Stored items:
────────────────

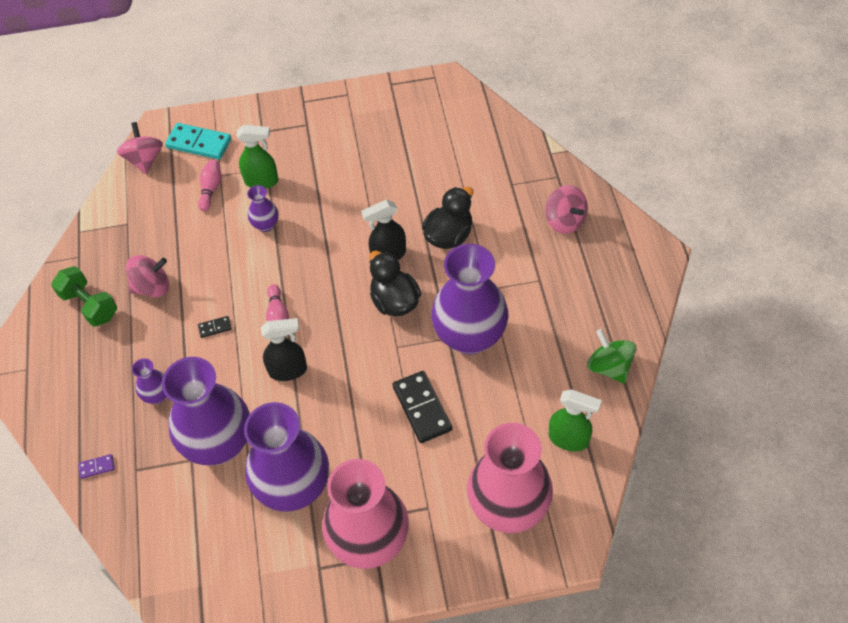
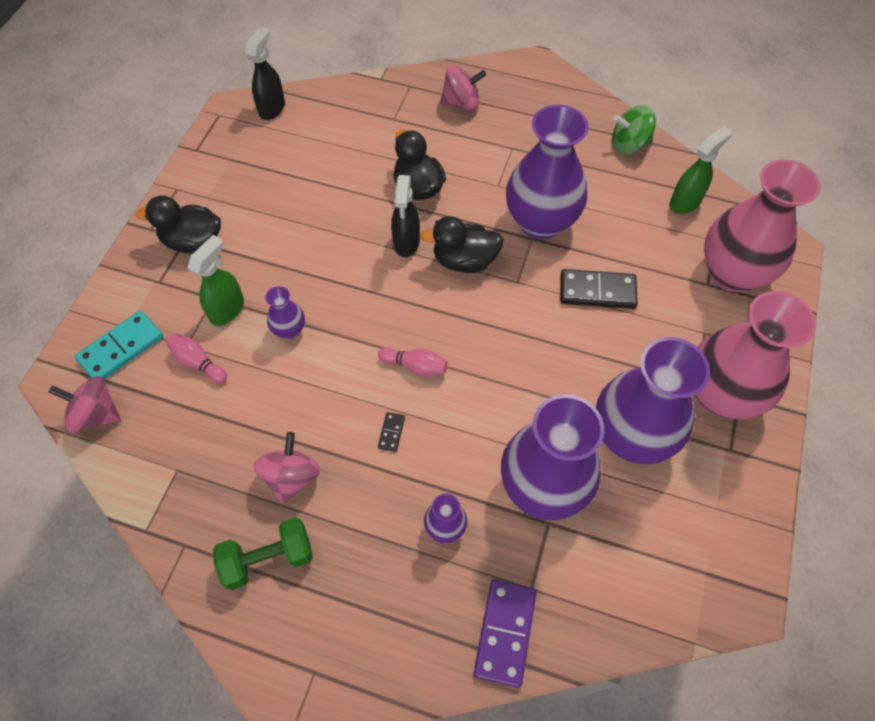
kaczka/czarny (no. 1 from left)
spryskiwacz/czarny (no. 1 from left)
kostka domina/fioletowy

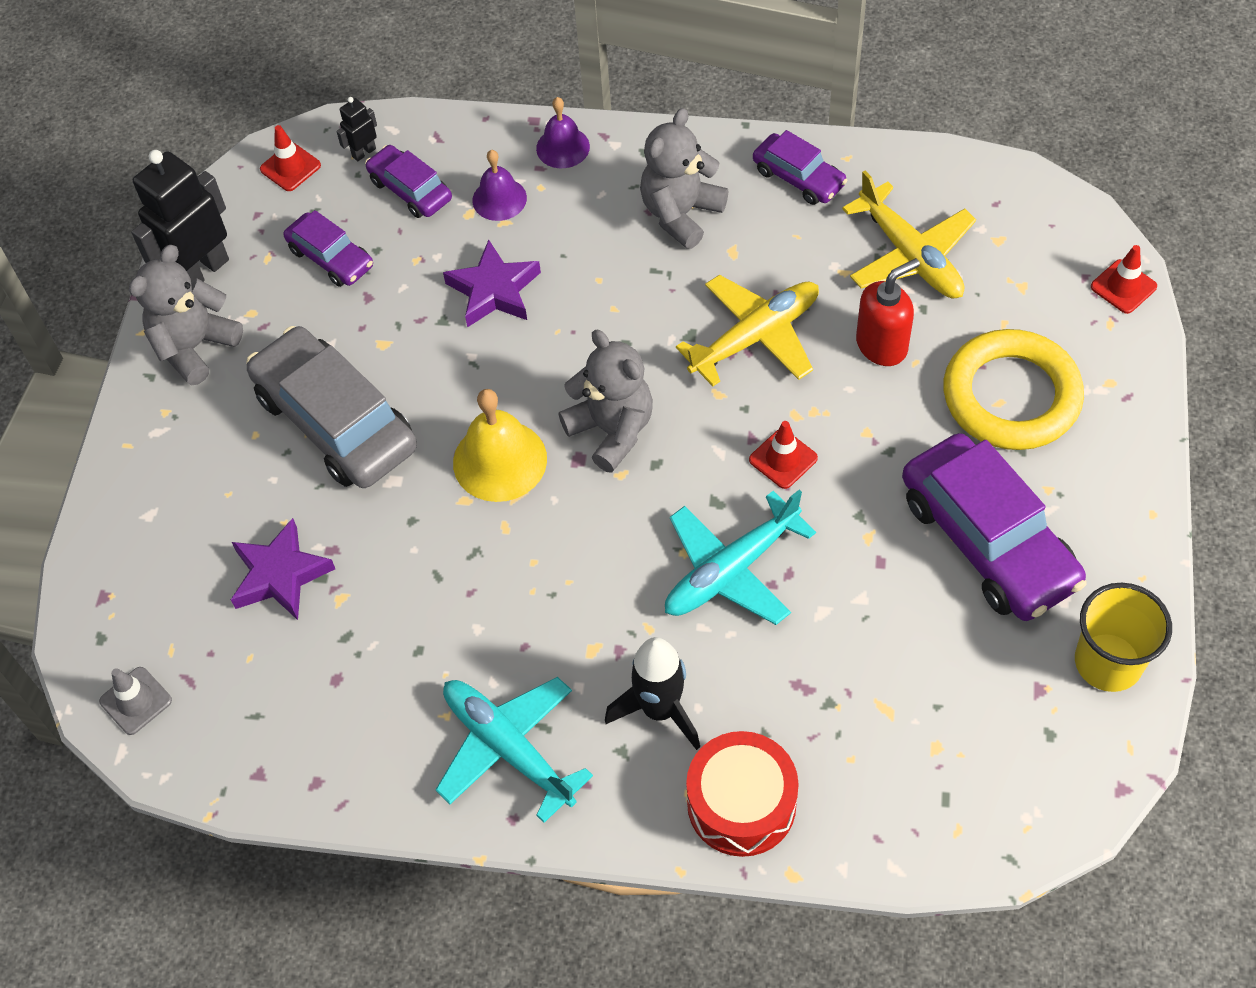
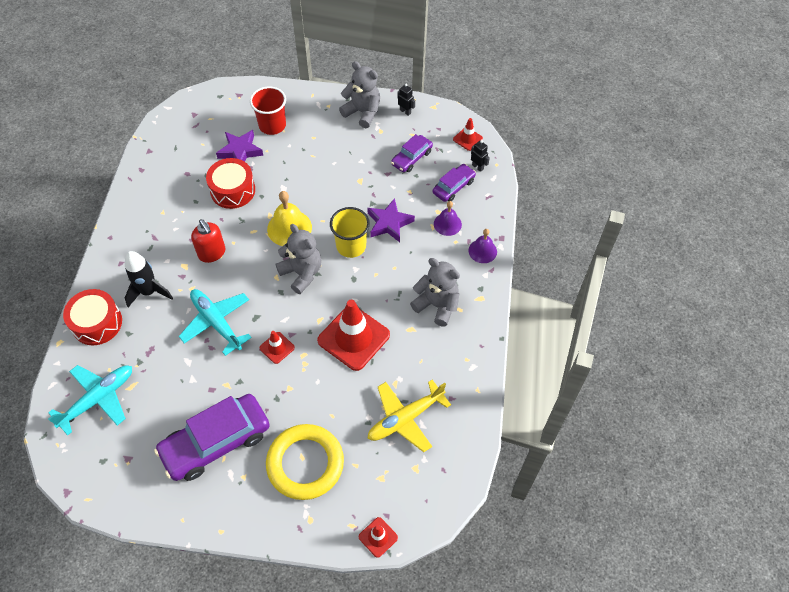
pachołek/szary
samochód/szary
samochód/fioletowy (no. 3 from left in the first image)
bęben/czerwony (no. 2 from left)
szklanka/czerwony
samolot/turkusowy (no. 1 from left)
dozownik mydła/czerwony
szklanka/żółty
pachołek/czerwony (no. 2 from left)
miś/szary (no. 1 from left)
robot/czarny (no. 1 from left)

────────────────

Output the data above in full. Skip every picture.

kaczka/czarny (no. 1 from left)
spryskiwacz/czarny (no. 1 from left)
kostka domina/fioletowy

pachołek/szary
samochód/szary
samochód/fioletowy (no. 3 from left in the first image)
bęben/czerwony (no. 2 from left)
szklanka/czerwony
samolot/turkusowy (no. 1 from left)
dozownik mydła/czerwony
szklanka/żółty
pachołek/czerwony (no. 2 from left)
miś/szary (no. 1 from left)
robot/czarny (no. 1 from left)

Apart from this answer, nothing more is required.